§ **Required work**: Below this line is the material. Write out only its lines from the one containing "TR203: NMOS SI2302" through the one containing "R6: none -> 27k (+12V, VMID)", both kept, exactly.

§ **Records to process**:
■ ■ ■ ■

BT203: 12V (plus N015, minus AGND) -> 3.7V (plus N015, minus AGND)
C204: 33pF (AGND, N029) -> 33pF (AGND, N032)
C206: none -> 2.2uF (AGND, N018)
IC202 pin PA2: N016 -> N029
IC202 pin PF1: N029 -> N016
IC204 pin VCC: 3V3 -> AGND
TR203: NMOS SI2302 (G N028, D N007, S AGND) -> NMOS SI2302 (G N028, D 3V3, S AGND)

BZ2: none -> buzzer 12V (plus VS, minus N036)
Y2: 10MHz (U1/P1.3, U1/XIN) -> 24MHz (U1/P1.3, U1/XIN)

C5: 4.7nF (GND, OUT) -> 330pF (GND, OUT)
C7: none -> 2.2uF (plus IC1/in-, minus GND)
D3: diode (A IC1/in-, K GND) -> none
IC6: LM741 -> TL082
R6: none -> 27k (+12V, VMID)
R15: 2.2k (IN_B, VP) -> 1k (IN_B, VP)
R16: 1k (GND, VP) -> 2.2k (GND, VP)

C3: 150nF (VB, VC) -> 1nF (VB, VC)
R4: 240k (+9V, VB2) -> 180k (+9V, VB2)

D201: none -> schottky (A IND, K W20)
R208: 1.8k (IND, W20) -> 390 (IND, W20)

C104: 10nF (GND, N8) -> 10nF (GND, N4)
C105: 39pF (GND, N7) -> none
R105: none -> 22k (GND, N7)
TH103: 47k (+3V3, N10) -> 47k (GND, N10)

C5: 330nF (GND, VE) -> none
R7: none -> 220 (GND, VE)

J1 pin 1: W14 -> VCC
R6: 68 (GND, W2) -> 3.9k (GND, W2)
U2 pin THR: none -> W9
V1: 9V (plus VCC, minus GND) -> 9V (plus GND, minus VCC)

■ ■ ■ ■

§ **Expected answer**:
TR203: NMOS SI2302 (G N028, D N007, S AGND) -> NMOS SI2302 (G N028, D 3V3, S AGND)

BZ2: none -> buzzer 12V (plus VS, minus N036)
Y2: 10MHz (U1/P1.3, U1/XIN) -> 24MHz (U1/P1.3, U1/XIN)

C5: 4.7nF (GND, OUT) -> 330pF (GND, OUT)
C7: none -> 2.2uF (plus IC1/in-, minus GND)
D3: diode (A IC1/in-, K GND) -> none
IC6: LM741 -> TL082
R6: none -> 27k (+12V, VMID)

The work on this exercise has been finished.